*WHAT TO PRODUCE*.
Set down each line of the data exactly, but not the pictures.

*INPUT DATA*.
—————
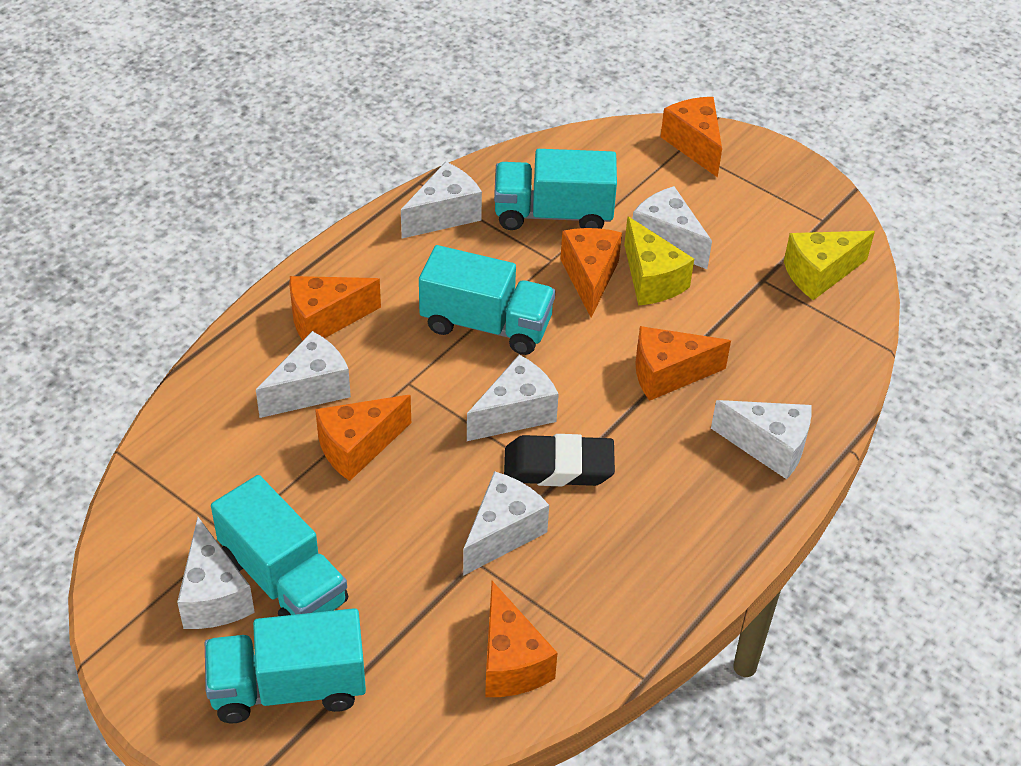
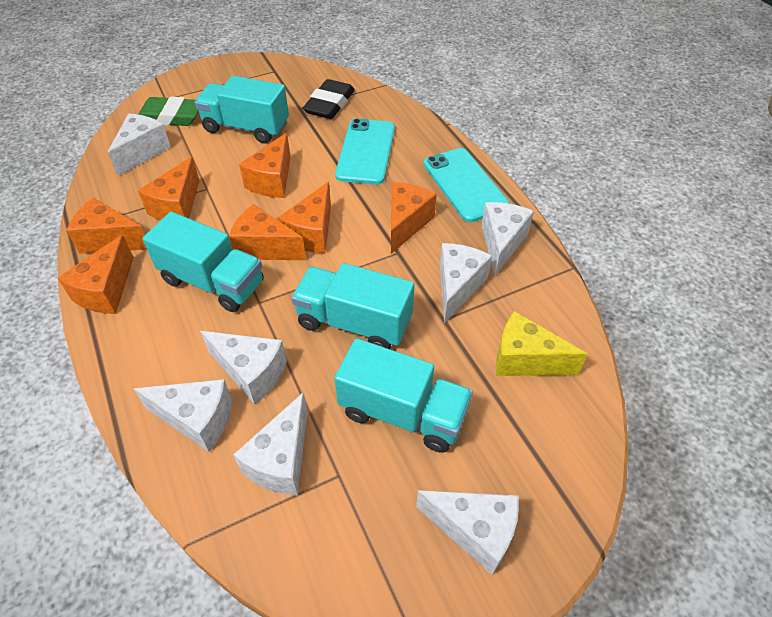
green eraser: 0 -> 1
orange cheese: 6 -> 7
turquoise phone: 0 -> 2
yellow cheese: 2 -> 1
—————
*REPLY TO THE TASK*.
green eraser: 0 -> 1
orange cheese: 6 -> 7
turquoise phone: 0 -> 2
yellow cheese: 2 -> 1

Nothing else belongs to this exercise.